• **Your instructions**: Look for "purple" in each line of the entries, and return the matching lines.

• **Records**:

......

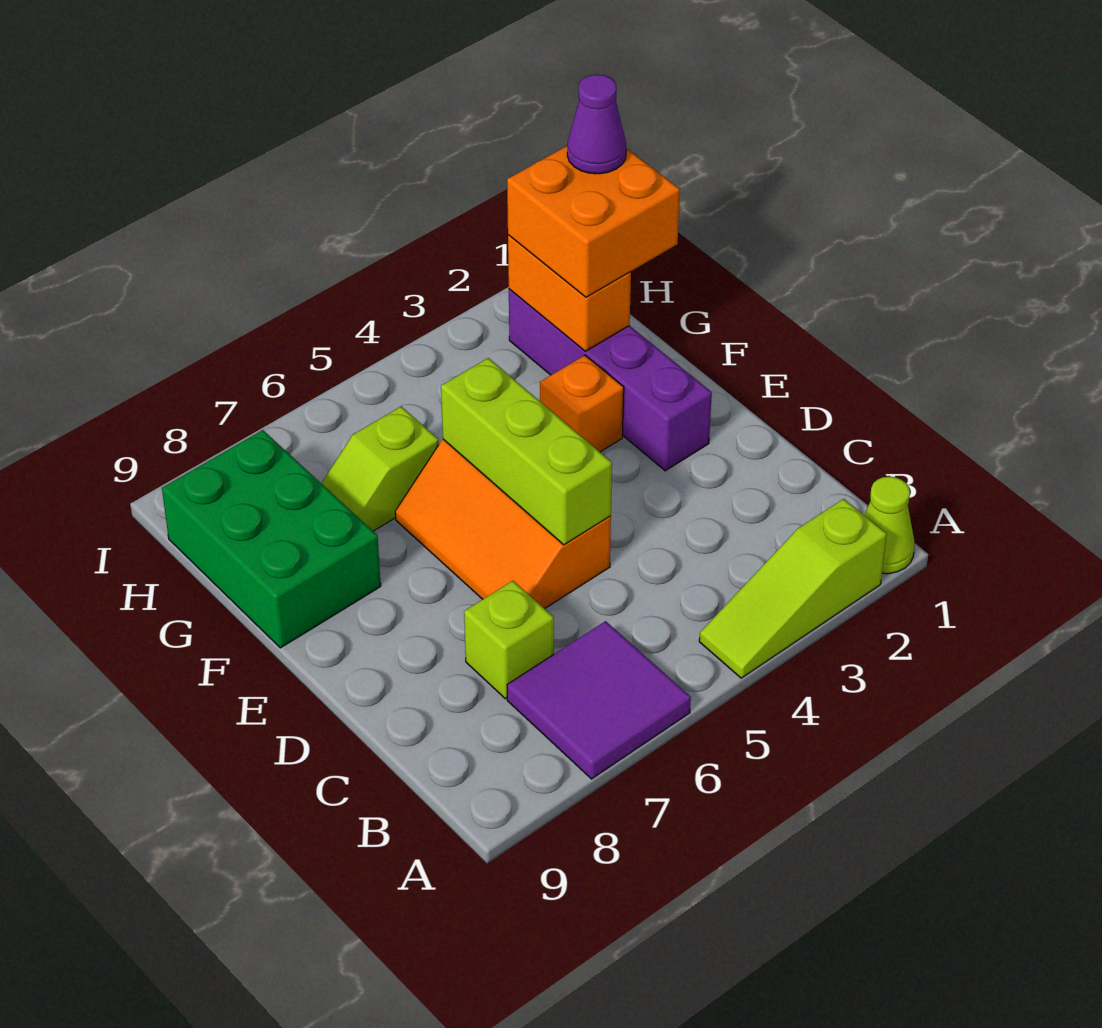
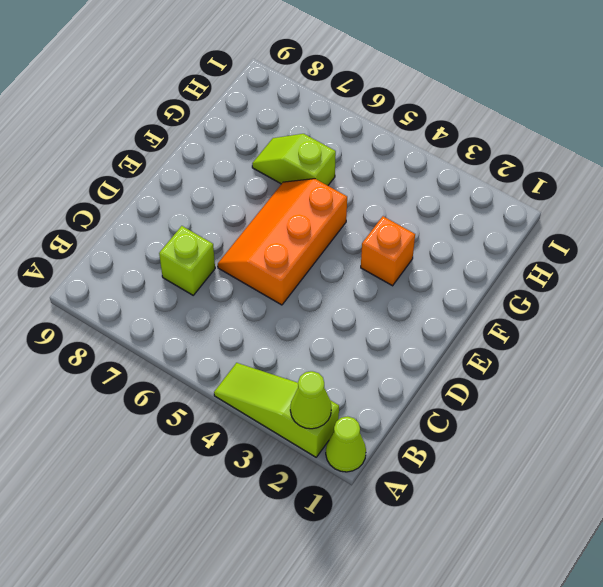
lime cone A2 level 2 -> none
none -> purple tile A6:B7 level 1
none -> purple brick E2:H2 level 1
none -> green brick F8:H9 level 1

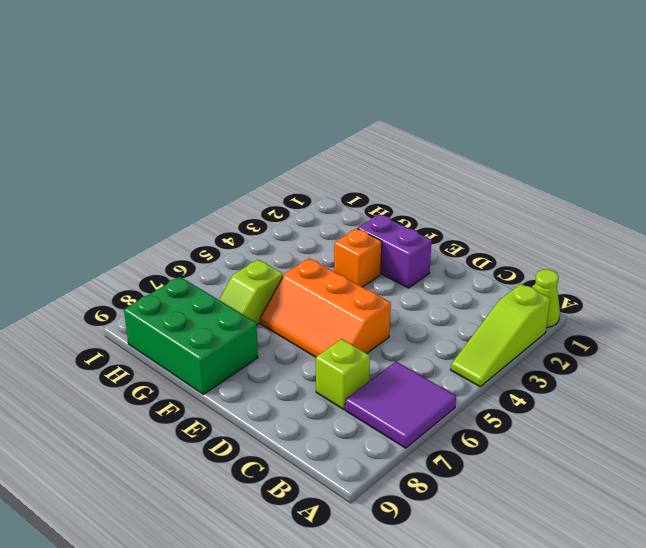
purple brick E2:F2 level 1 -> purple brick E2:H2 level 1
none -> lime brick D5:F5 level 2
none -> orange brick G2:H2 level 2
none -> orange brick G1:H2 level 3

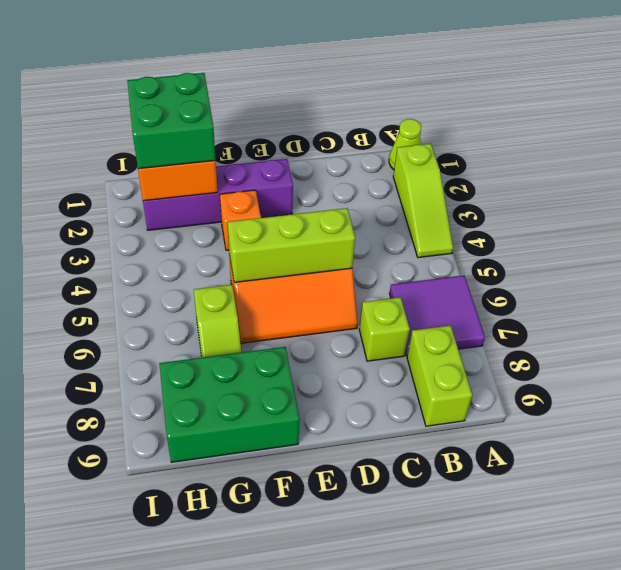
lime brick B8:B9 level 1 -> none
green brick G1:H2 level 3 -> orange brick G1:H2 level 3
none -> purple cone H1 level 4

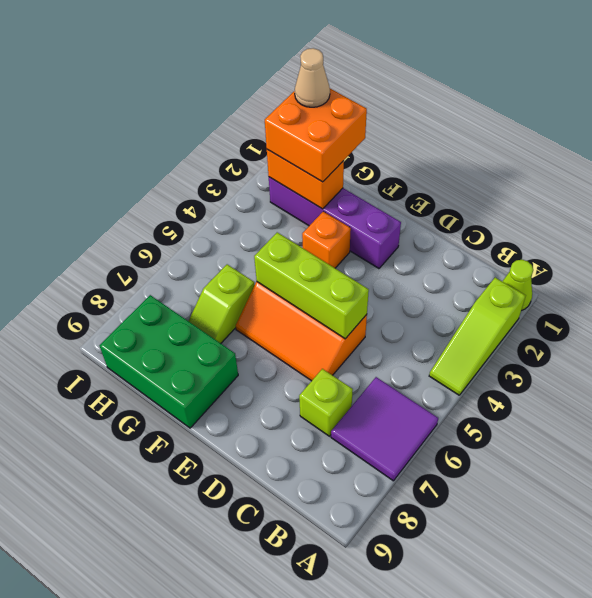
tan cone H1 level 4 -> purple cone H1 level 4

......

• **Task answer**:
none -> purple tile A6:B7 level 1
none -> purple brick E2:H2 level 1
purple brick E2:F2 level 1 -> purple brick E2:H2 level 1
none -> purple cone H1 level 4
tan cone H1 level 4 -> purple cone H1 level 4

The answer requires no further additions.